Your assignment: Entries follow. Give back exactly the lines starting at the one containing "F202: none -> 1A (N005, N025)" and ending at the one containing "D5: LED blue", and no other lines.

Data in this exercise below:

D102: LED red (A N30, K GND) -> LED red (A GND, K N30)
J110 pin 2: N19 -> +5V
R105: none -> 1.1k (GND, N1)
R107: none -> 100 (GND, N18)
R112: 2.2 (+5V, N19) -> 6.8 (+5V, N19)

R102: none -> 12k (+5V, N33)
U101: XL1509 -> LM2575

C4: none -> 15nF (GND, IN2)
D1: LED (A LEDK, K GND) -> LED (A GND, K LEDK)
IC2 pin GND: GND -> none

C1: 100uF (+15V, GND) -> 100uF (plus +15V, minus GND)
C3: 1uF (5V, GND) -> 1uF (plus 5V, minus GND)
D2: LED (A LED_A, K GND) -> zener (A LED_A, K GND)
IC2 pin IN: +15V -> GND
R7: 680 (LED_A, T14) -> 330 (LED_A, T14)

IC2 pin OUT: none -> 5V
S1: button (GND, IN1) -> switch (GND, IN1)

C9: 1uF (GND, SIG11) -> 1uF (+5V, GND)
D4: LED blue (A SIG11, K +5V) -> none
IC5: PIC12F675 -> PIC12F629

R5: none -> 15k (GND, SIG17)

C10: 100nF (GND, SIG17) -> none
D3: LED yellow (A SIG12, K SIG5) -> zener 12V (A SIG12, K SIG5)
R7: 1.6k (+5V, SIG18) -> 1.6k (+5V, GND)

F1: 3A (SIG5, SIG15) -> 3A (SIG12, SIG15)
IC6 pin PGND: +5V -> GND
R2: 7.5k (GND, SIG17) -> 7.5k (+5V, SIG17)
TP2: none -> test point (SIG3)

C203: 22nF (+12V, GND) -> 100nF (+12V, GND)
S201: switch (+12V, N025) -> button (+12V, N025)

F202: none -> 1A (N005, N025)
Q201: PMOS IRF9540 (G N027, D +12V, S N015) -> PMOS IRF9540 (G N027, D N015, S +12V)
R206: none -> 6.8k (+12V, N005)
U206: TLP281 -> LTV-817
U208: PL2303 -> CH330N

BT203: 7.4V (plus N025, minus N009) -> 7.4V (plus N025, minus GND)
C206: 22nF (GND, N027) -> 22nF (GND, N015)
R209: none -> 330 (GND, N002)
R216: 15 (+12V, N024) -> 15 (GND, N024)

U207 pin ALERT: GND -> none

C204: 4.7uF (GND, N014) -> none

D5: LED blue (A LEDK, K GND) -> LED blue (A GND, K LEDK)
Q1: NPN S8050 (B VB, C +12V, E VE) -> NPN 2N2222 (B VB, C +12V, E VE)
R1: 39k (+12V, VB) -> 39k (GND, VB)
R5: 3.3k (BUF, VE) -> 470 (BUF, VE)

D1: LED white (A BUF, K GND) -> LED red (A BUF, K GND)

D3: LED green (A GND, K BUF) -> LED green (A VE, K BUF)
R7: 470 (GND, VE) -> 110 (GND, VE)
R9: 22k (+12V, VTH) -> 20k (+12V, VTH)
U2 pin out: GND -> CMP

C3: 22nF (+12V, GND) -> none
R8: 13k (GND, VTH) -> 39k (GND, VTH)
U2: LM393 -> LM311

End of Data in this exercise.

Answer to this problem:
F202: none -> 1A (N005, N025)
Q201: PMOS IRF9540 (G N027, D +12V, S N015) -> PMOS IRF9540 (G N027, D N015, S +12V)
R206: none -> 6.8k (+12V, N005)
U206: TLP281 -> LTV-817
U208: PL2303 -> CH330N

BT203: 7.4V (plus N025, minus N009) -> 7.4V (plus N025, minus GND)
C206: 22nF (GND, N027) -> 22nF (GND, N015)
R209: none -> 330 (GND, N002)
R216: 15 (+12V, N024) -> 15 (GND, N024)

U207 pin ALERT: GND -> none

C204: 4.7uF (GND, N014) -> none

D5: LED blue (A LEDK, K GND) -> LED blue (A GND, K LEDK)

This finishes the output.